(WHAT IS BEING ASKED): The records that follow should be copied in full, exactly as they read.

(EXTRACTED ENTRIES):
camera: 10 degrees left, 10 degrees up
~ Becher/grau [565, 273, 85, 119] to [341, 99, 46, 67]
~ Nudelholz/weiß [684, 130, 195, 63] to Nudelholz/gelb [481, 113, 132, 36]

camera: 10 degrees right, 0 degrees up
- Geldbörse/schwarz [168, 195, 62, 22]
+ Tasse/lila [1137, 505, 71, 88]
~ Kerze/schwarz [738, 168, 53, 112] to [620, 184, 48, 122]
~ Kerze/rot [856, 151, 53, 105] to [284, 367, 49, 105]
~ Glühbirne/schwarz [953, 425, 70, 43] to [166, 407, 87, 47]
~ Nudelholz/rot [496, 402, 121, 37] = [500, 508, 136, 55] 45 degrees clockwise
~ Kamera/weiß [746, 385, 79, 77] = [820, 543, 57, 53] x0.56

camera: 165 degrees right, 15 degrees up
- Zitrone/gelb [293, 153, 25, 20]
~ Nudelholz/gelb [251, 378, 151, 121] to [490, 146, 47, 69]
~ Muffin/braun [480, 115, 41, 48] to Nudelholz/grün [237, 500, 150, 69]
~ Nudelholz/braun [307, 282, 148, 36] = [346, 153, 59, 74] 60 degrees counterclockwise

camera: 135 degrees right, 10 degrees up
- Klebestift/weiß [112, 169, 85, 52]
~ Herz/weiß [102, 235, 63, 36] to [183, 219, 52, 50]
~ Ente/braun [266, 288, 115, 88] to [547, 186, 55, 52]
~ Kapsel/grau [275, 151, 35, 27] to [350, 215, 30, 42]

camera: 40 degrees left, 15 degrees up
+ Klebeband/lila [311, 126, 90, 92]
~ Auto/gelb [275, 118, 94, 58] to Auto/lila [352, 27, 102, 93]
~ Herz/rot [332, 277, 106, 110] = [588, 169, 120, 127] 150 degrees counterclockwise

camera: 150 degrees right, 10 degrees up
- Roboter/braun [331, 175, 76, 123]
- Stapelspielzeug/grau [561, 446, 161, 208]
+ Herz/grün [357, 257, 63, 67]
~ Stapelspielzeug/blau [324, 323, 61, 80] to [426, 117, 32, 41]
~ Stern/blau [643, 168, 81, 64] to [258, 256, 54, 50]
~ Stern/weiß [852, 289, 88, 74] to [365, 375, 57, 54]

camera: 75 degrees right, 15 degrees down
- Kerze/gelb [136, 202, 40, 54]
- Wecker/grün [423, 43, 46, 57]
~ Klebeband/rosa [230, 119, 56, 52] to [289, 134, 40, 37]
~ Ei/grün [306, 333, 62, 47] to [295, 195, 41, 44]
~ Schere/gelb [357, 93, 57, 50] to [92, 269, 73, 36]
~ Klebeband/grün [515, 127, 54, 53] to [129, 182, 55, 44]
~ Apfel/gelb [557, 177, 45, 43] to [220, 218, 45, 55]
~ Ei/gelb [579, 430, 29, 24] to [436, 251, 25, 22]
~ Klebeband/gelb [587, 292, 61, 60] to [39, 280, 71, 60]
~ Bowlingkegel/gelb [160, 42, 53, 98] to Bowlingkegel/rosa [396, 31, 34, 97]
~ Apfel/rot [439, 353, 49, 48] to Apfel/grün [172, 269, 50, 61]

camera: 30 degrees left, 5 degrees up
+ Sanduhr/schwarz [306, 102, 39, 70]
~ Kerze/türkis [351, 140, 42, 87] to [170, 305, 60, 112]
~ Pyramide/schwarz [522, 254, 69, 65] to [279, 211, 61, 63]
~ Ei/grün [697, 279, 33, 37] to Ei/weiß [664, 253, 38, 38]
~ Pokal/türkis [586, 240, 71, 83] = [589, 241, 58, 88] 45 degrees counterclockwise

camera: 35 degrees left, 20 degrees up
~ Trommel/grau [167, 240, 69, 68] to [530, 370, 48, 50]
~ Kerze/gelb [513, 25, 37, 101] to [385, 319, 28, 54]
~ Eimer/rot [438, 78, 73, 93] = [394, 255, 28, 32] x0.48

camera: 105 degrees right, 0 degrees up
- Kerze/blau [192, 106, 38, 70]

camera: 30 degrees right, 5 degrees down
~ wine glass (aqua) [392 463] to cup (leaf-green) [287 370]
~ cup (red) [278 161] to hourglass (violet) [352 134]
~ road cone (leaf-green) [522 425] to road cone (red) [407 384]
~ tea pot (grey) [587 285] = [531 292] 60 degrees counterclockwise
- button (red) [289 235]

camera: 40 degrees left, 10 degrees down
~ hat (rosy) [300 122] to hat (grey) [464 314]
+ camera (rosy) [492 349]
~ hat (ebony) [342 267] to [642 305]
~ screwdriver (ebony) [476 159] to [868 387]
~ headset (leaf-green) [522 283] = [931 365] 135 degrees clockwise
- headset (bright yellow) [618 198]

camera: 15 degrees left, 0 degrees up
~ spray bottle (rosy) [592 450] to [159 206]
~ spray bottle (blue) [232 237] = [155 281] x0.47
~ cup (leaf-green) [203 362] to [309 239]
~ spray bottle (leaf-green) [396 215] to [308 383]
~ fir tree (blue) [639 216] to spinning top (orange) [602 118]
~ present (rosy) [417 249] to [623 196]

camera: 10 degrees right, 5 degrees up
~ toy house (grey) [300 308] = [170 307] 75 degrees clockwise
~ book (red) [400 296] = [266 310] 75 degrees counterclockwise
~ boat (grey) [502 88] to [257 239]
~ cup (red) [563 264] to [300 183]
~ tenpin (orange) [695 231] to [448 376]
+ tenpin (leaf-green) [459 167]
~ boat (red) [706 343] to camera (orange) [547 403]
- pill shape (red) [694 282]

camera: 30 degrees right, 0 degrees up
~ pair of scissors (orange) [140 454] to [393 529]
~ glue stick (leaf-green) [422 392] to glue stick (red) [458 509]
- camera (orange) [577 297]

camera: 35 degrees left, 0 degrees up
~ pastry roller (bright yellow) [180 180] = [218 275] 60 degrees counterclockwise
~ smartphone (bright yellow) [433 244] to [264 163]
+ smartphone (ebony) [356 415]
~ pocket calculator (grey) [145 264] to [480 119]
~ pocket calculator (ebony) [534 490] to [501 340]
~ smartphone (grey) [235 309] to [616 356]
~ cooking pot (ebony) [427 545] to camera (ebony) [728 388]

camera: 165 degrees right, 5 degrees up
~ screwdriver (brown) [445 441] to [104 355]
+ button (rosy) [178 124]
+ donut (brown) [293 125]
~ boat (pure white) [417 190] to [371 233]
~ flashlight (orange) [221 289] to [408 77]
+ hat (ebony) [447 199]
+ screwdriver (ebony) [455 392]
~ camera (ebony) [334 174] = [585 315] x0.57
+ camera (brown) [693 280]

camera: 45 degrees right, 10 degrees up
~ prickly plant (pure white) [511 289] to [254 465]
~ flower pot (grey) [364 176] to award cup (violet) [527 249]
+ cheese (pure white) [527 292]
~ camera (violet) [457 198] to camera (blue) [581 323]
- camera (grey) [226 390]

(RESPONSE AREA):
camera: 10 degrees left, 10 degrees up
~ Becher/grau [565, 273, 85, 119] to [341, 99, 46, 67]
~ Nudelholz/weiß [684, 130, 195, 63] to Nudelholz/gelb [481, 113, 132, 36]

camera: 10 degrees right, 0 degrees up
- Geldbörse/schwarz [168, 195, 62, 22]
+ Tasse/lila [1137, 505, 71, 88]
~ Kerze/schwarz [738, 168, 53, 112] to [620, 184, 48, 122]
~ Kerze/rot [856, 151, 53, 105] to [284, 367, 49, 105]
~ Glühbirne/schwarz [953, 425, 70, 43] to [166, 407, 87, 47]
~ Nudelholz/rot [496, 402, 121, 37] = [500, 508, 136, 55] 45 degrees clockwise
~ Kamera/weiß [746, 385, 79, 77] = [820, 543, 57, 53] x0.56

camera: 165 degrees right, 15 degrees up
- Zitrone/gelb [293, 153, 25, 20]
~ Nudelholz/gelb [251, 378, 151, 121] to [490, 146, 47, 69]
~ Muffin/braun [480, 115, 41, 48] to Nudelholz/grün [237, 500, 150, 69]
~ Nudelholz/braun [307, 282, 148, 36] = [346, 153, 59, 74] 60 degrees counterclockwise

camera: 135 degrees right, 10 degrees up
- Klebestift/weiß [112, 169, 85, 52]
~ Herz/weiß [102, 235, 63, 36] to [183, 219, 52, 50]
~ Ente/braun [266, 288, 115, 88] to [547, 186, 55, 52]
~ Kapsel/grau [275, 151, 35, 27] to [350, 215, 30, 42]

camera: 40 degrees left, 15 degrees up
+ Klebeband/lila [311, 126, 90, 92]
~ Auto/gelb [275, 118, 94, 58] to Auto/lila [352, 27, 102, 93]
~ Herz/rot [332, 277, 106, 110] = [588, 169, 120, 127] 150 degrees counterclockwise

camera: 150 degrees right, 10 degrees up
- Roboter/braun [331, 175, 76, 123]
- Stapelspielzeug/grau [561, 446, 161, 208]
+ Herz/grün [357, 257, 63, 67]
~ Stapelspielzeug/blau [324, 323, 61, 80] to [426, 117, 32, 41]
~ Stern/blau [643, 168, 81, 64] to [258, 256, 54, 50]
~ Stern/weiß [852, 289, 88, 74] to [365, 375, 57, 54]

camera: 75 degrees right, 15 degrees down
- Kerze/gelb [136, 202, 40, 54]
- Wecker/grün [423, 43, 46, 57]
~ Klebeband/rosa [230, 119, 56, 52] to [289, 134, 40, 37]
~ Ei/grün [306, 333, 62, 47] to [295, 195, 41, 44]
~ Schere/gelb [357, 93, 57, 50] to [92, 269, 73, 36]
~ Klebeband/grün [515, 127, 54, 53] to [129, 182, 55, 44]
~ Apfel/gelb [557, 177, 45, 43] to [220, 218, 45, 55]
~ Ei/gelb [579, 430, 29, 24] to [436, 251, 25, 22]
~ Klebeband/gelb [587, 292, 61, 60] to [39, 280, 71, 60]
~ Bowlingkegel/gelb [160, 42, 53, 98] to Bowlingkegel/rosa [396, 31, 34, 97]
~ Apfel/rot [439, 353, 49, 48] to Apfel/grün [172, 269, 50, 61]

camera: 30 degrees left, 5 degrees up
+ Sanduhr/schwarz [306, 102, 39, 70]
~ Kerze/türkis [351, 140, 42, 87] to [170, 305, 60, 112]
~ Pyramide/schwarz [522, 254, 69, 65] to [279, 211, 61, 63]
~ Ei/grün [697, 279, 33, 37] to Ei/weiß [664, 253, 38, 38]
~ Pokal/türkis [586, 240, 71, 83] = [589, 241, 58, 88] 45 degrees counterclockwise

camera: 35 degrees left, 20 degrees up
~ Trommel/grau [167, 240, 69, 68] to [530, 370, 48, 50]
~ Kerze/gelb [513, 25, 37, 101] to [385, 319, 28, 54]
~ Eimer/rot [438, 78, 73, 93] = [394, 255, 28, 32] x0.48

camera: 105 degrees right, 0 degrees up
- Kerze/blau [192, 106, 38, 70]

camera: 30 degrees right, 5 degrees down
~ wine glass (aqua) [392 463] to cup (leaf-green) [287 370]
~ cup (red) [278 161] to hourglass (violet) [352 134]
~ road cone (leaf-green) [522 425] to road cone (red) [407 384]
~ tea pot (grey) [587 285] = [531 292] 60 degrees counterclockwise
- button (red) [289 235]

camera: 40 degrees left, 10 degrees down
~ hat (rosy) [300 122] to hat (grey) [464 314]
+ camera (rosy) [492 349]
~ hat (ebony) [342 267] to [642 305]
~ screwdriver (ebony) [476 159] to [868 387]
~ headset (leaf-green) [522 283] = [931 365] 135 degrees clockwise
- headset (bright yellow) [618 198]

camera: 15 degrees left, 0 degrees up
~ spray bottle (rosy) [592 450] to [159 206]
~ spray bottle (blue) [232 237] = [155 281] x0.47
~ cup (leaf-green) [203 362] to [309 239]
~ spray bottle (leaf-green) [396 215] to [308 383]
~ fir tree (blue) [639 216] to spinning top (orange) [602 118]
~ present (rosy) [417 249] to [623 196]

camera: 10 degrees right, 5 degrees up
~ toy house (grey) [300 308] = [170 307] 75 degrees clockwise
~ book (red) [400 296] = [266 310] 75 degrees counterclockwise
~ boat (grey) [502 88] to [257 239]
~ cup (red) [563 264] to [300 183]
~ tenpin (orange) [695 231] to [448 376]
+ tenpin (leaf-green) [459 167]
~ boat (red) [706 343] to camera (orange) [547 403]
- pill shape (red) [694 282]

camera: 30 degrees right, 0 degrees up
~ pair of scissors (orange) [140 454] to [393 529]
~ glue stick (leaf-green) [422 392] to glue stick (red) [458 509]
- camera (orange) [577 297]

camera: 35 degrees left, 0 degrees up
~ pastry roller (bright yellow) [180 180] = [218 275] 60 degrees counterclockwise
~ smartphone (bright yellow) [433 244] to [264 163]
+ smartphone (ebony) [356 415]
~ pocket calculator (grey) [145 264] to [480 119]
~ pocket calculator (ebony) [534 490] to [501 340]
~ smartphone (grey) [235 309] to [616 356]
~ cooking pot (ebony) [427 545] to camera (ebony) [728 388]

camera: 165 degrees right, 5 degrees up
~ screwdriver (brown) [445 441] to [104 355]
+ button (rosy) [178 124]
+ donut (brown) [293 125]
~ boat (pure white) [417 190] to [371 233]
~ flashlight (orange) [221 289] to [408 77]
+ hat (ebony) [447 199]
+ screwdriver (ebony) [455 392]
~ camera (ebony) [334 174] = [585 315] x0.57
+ camera (brown) [693 280]

camera: 45 degrees right, 10 degrees up
~ prickly plant (pure white) [511 289] to [254 465]
~ flower pot (grey) [364 176] to award cup (violet) [527 249]
+ cheese (pure white) [527 292]
~ camera (violet) [457 198] to camera (blue) [581 323]
- camera (grey) [226 390]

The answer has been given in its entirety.